Exercise requirements ->
Output exactly the lines that run from the start of the records to the line with "- missing: balde (naranja) <142 322>", counting both ends, and skip the pictures.

Provided records ->
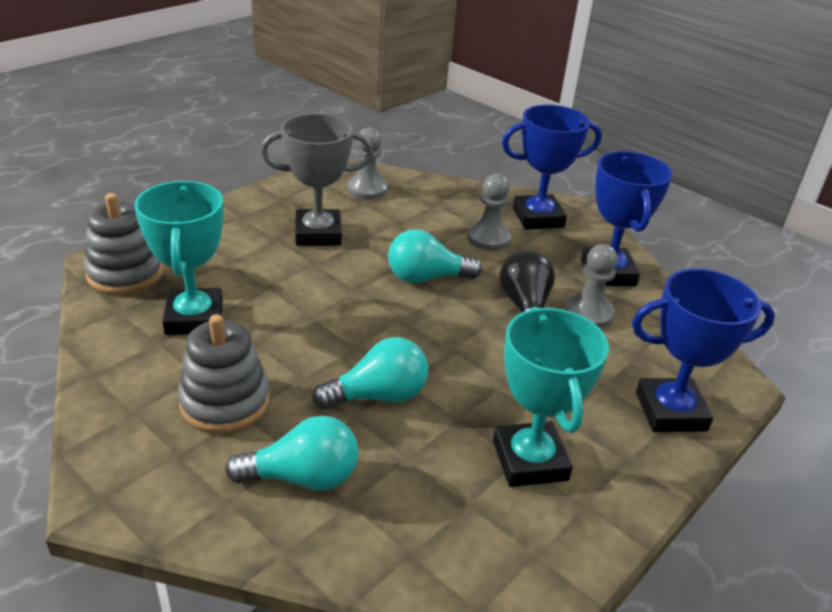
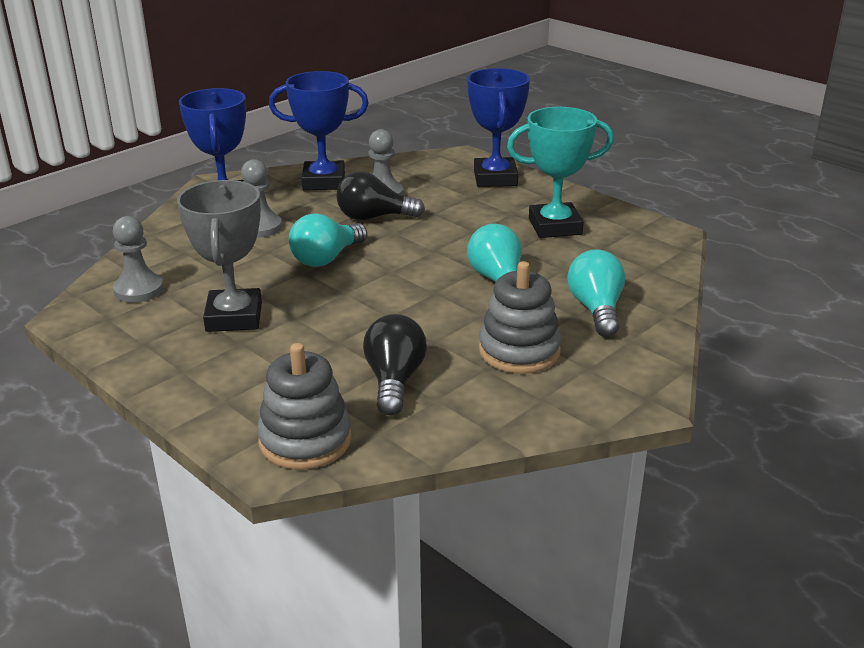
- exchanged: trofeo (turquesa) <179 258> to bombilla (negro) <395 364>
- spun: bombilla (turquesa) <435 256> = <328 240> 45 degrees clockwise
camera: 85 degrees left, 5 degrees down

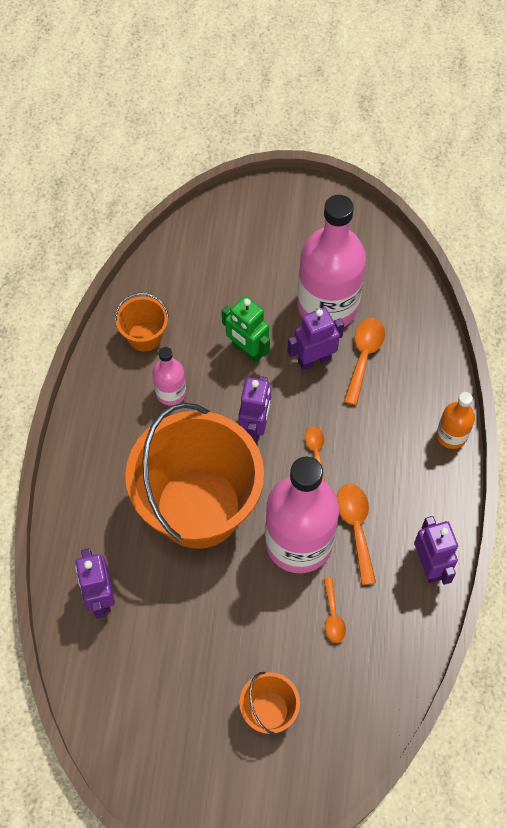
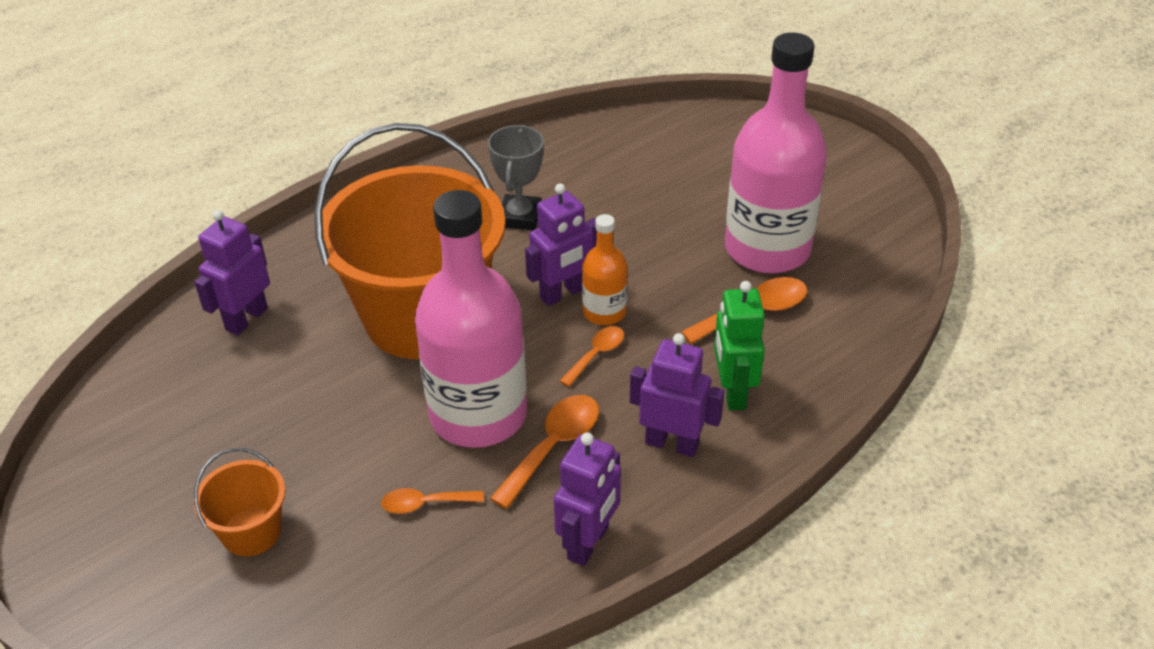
- missing: balde (naranja) <142 322>
- exchanged: botella (rosa) <169 376> to trofeo (gris) <516 177>
- relocated: robot (verde) <246 329> to <739 346>
- relocated: robot (morado) <315 338> to <677 395>
- spun: cuchara (naranja) <335 610> = <432 501> 45 degrees clockwise
- relocated: botella (naranja) <455 420> to <604 269>
camera: 45 degrees right, 20 degrees down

Task output ->
- exchanged: trofeo (turquesa) <179 258> to bombilla (negro) <395 364>
- spun: bombilla (turquesa) <435 256> = <328 240> 45 degrees clockwise
camera: 85 degrees left, 5 degrees down

- missing: balde (naranja) <142 322>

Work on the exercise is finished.